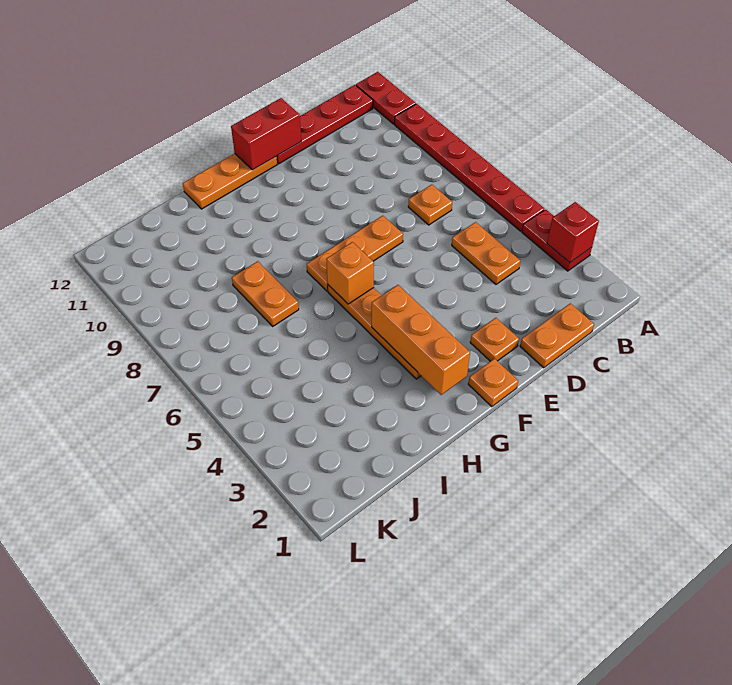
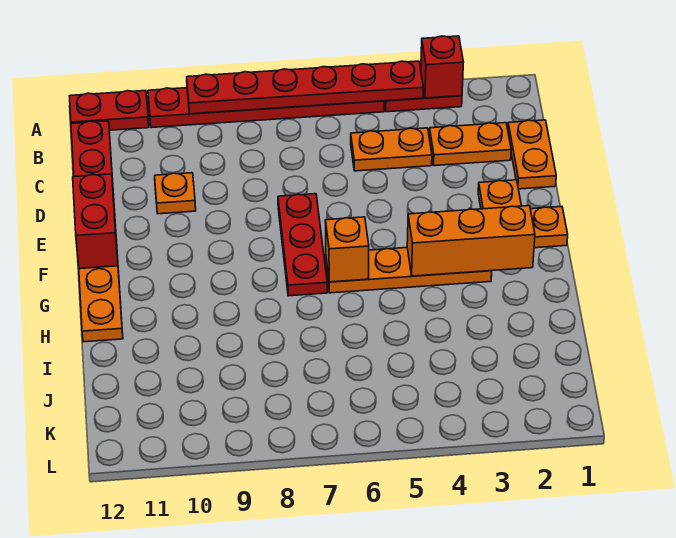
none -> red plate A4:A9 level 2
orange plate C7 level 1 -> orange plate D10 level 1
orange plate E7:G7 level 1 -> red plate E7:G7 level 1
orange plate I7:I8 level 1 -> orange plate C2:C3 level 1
--
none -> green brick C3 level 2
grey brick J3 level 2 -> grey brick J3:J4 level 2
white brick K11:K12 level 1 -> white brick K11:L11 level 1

> _What you should do_:
Output exactly one stretch of the listing: from the line containing "none -> red plate A4:A9 level 2" through the line containing "orange plate I7:I8", both end lines included.

> _Exercise answer_:
none -> red plate A4:A9 level 2
orange plate C7 level 1 -> orange plate D10 level 1
orange plate E7:G7 level 1 -> red plate E7:G7 level 1
orange plate I7:I8 level 1 -> orange plate C2:C3 level 1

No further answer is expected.